* _WHAT IS EXPECTED_
Restate the listing below exactly, images excluded.

* _DATA PROVIDED_
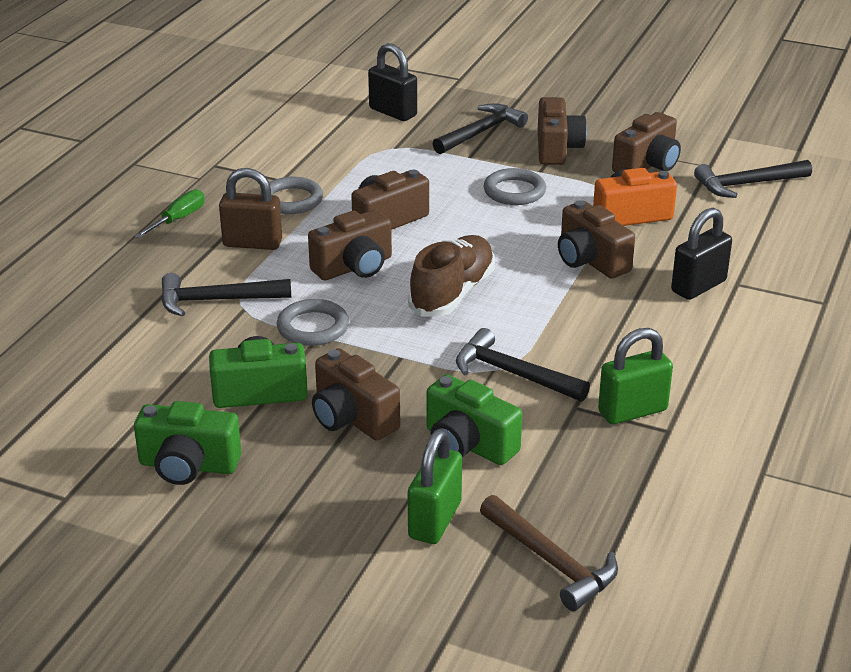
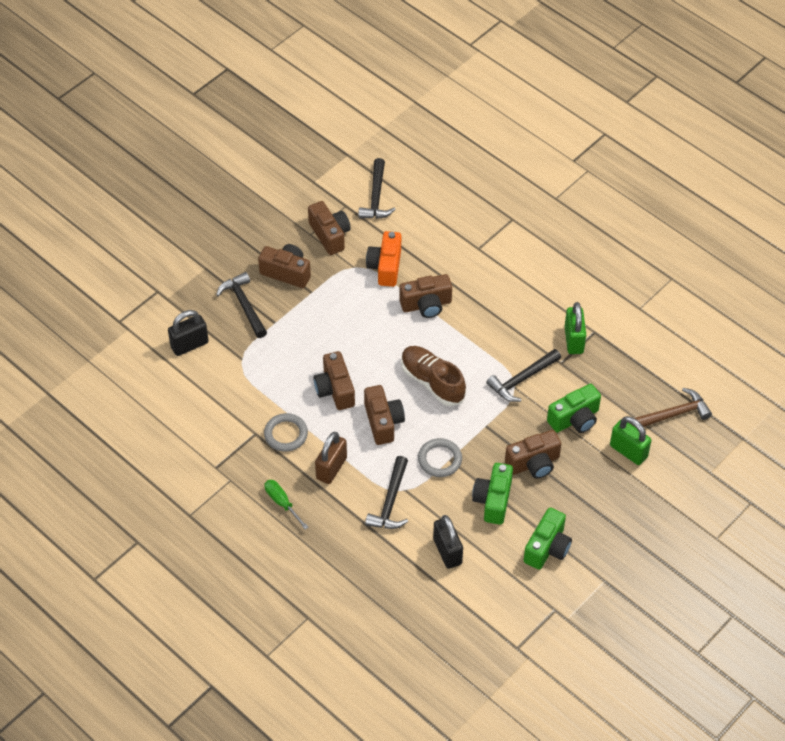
camera: 70 degrees left, 20 degrees up
(514, 191) = (330, 313): grey ring -> none
(698, 286) = (474, 266): black padlock -> black padlock (447, 551)

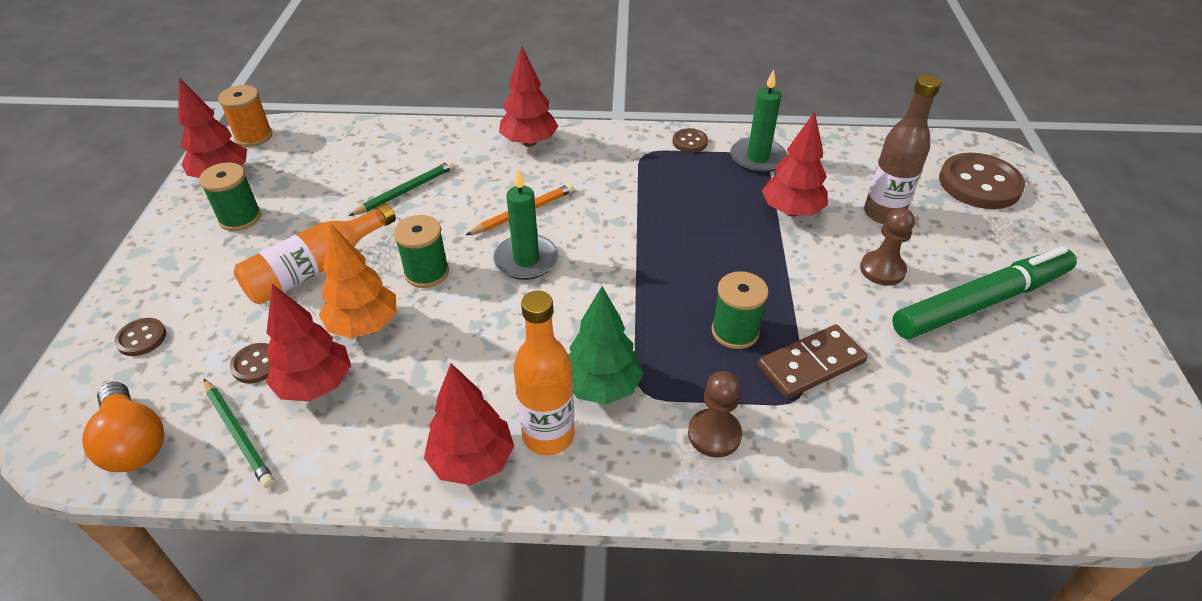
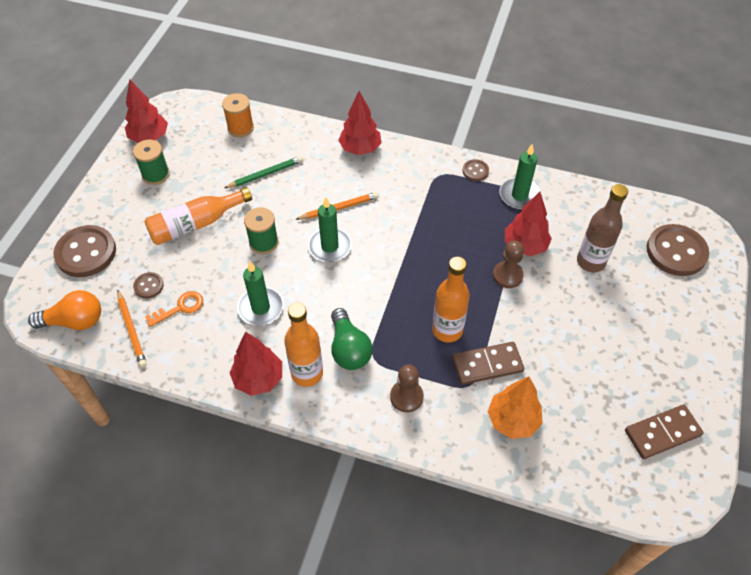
camera: 15 degrees right, 10 degrees up
(134, 442) = (74, 321): orange light bulb -> orange light bulb turned 75 degrees counterclockwise
(141, 338) = (86, 253): brown button -> brown button, size x2.09
(238, 434) = (132, 330): green pencil -> orange pencil
(253, 136) = (175, 107): orange spool -> orange spool (240, 128)
(316, 385) = (180, 308): red tree -> orange key
(364, 325) = (217, 273): orange tree -> orange tree (512, 420)
(446, 359) = (260, 308): none -> green candle
(602, 387) = (349, 349): green tree -> green light bulb
(735, 331) = (447, 330): green spool -> orange bottle
(882, 270) = (568, 306): brown pawn -> brown pawn (507, 275)
(980, 302) = (624, 347): green marker -> none
(1092, 399) = (662, 433): none -> brown domino

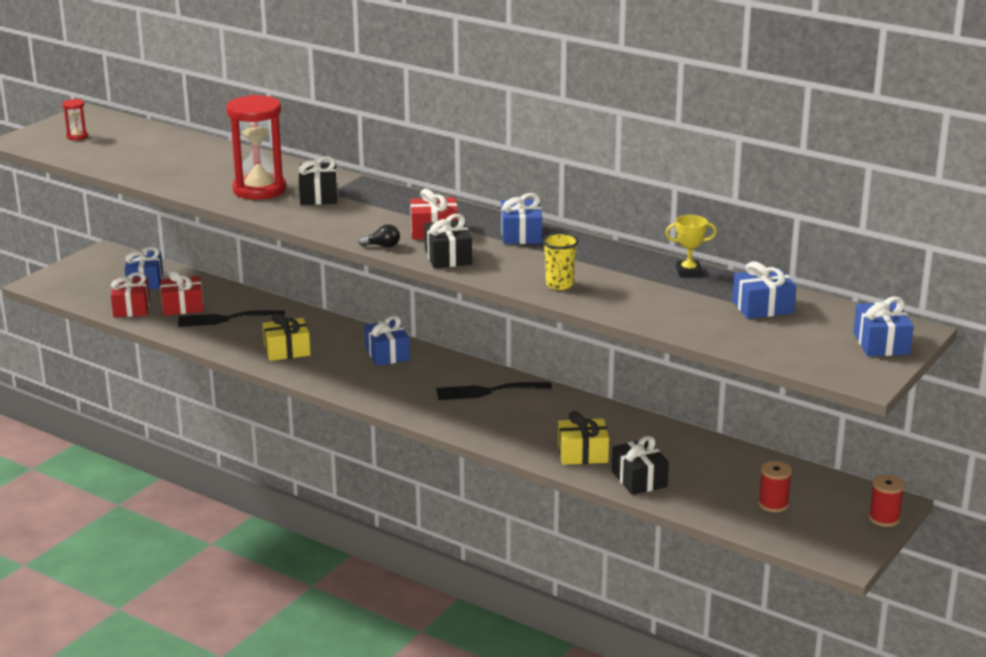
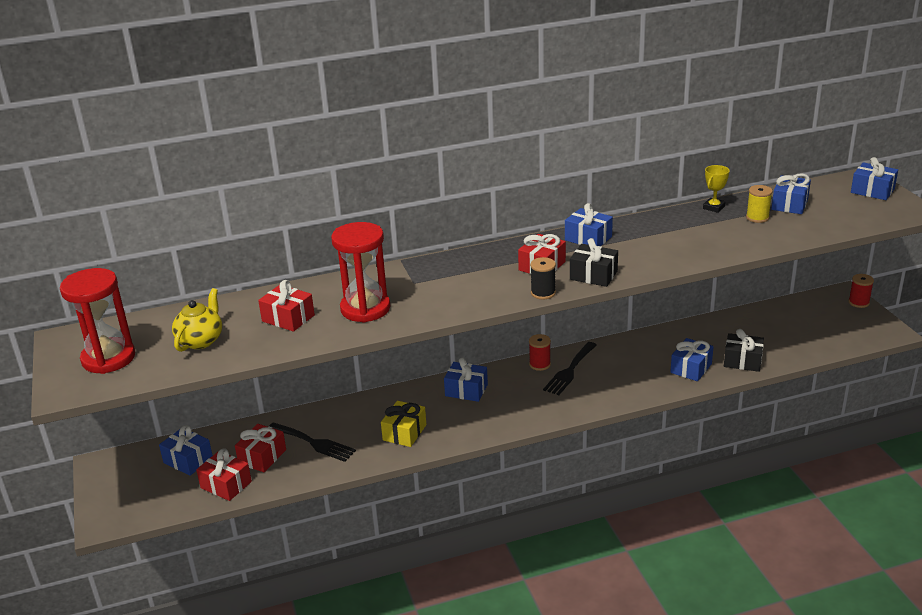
camera: 50 degrees left, 5 degrees up
(77, 136) = (108, 358): red hourglass -> red hourglass, size x2.33
(137, 154) = (201, 340): none -> yellow teapot
(208, 169) = (288, 318): none -> red gift
(226, 319) = (314, 443): black fork -> black fork turned 90 degrees counterclockwise
(318, 196) = (414, 288): black gift -> none
(382, 246) = (543, 293): black light bulb -> black spool
(559, 285) = (686, 253): yellow cup -> none
(582, 454) = (691, 368): yellow gift -> blue gift
(699, 298) = (757, 217): none -> yellow spool
(773, 504) = (813, 329): red spool -> red spool (539, 364)

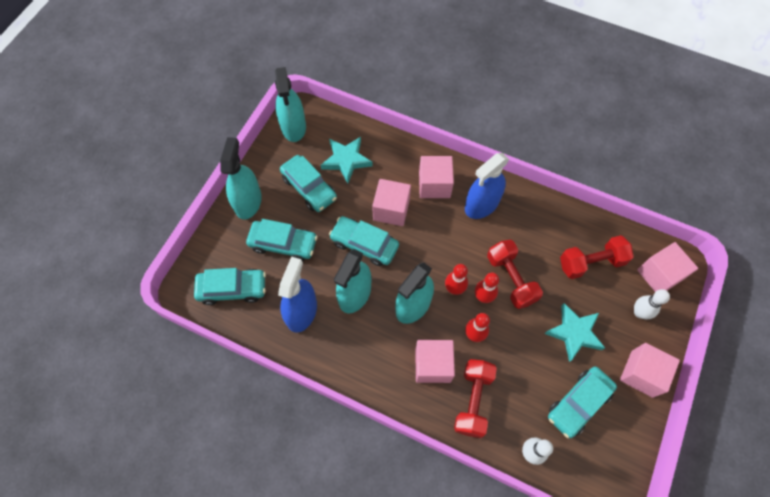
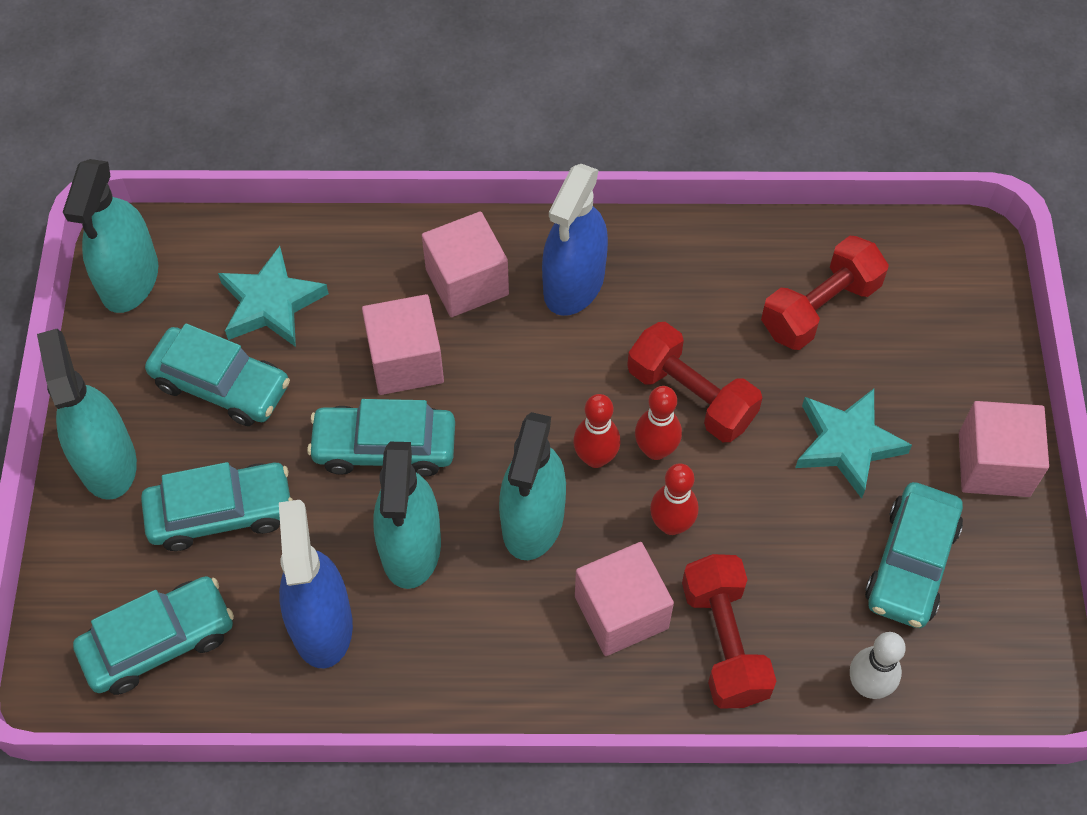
camera: 25 degrees left, 5 degrees down
(293, 126) = (130, 279): turquoise spray bottle -> turquoise spray bottle turned 45 degrees clockwise
(639, 313) = (942, 361): white bowling pin -> none
(659, 275) = (946, 281): pink cube -> none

* _EXERCISE SOLUTION_
camera: 70 degrees left, 20 degrees up
(514, 191) = (330, 313): grey ring -> none
(698, 286) = (474, 266): black padlock -> black padlock (447, 551)

camera: 15 degrees right, 10 degrees up
(134, 442) = (74, 321): orange light bulb -> orange light bulb turned 75 degrees counterclockwise
(141, 338) = (86, 253): brown button -> brown button, size x2.09
(238, 434) = (132, 330): green pencil -> orange pencil
(253, 136) = (175, 107): orange spool -> orange spool (240, 128)
(316, 385) = (180, 308): red tree -> orange key
(364, 325) = (217, 273): orange tree -> orange tree (512, 420)
(446, 359) = (260, 308): none -> green candle
(602, 387) = (349, 349): green tree -> green light bulb
(735, 331) = (447, 330): green spool -> orange bottle
(882, 270) = (568, 306): brown pawn -> brown pawn (507, 275)
(980, 302) = (624, 347): green marker -> none
(1092, 399) = (662, 433): none -> brown domino

camera: 50 degrees left, 5 degrees up
(77, 136) = (108, 358): red hourglass -> red hourglass, size x2.33
(137, 154) = (201, 340): none -> yellow teapot
(208, 169) = (288, 318): none -> red gift
(226, 319) = (314, 443): black fork -> black fork turned 90 degrees counterclockwise
(318, 196) = (414, 288): black gift -> none
(382, 246) = (543, 293): black light bulb -> black spool
(559, 285) = (686, 253): yellow cup -> none
(582, 454) = (691, 368): yellow gift -> blue gift
(699, 298) = (757, 217): none -> yellow spool
(773, 504) = (813, 329): red spool -> red spool (539, 364)

camera: 25 degrees left, 5 degrees down
(293, 126) = (130, 279): turquoise spray bottle -> turquoise spray bottle turned 45 degrees clockwise
(639, 313) = (942, 361): white bowling pin -> none
(659, 275) = (946, 281): pink cube -> none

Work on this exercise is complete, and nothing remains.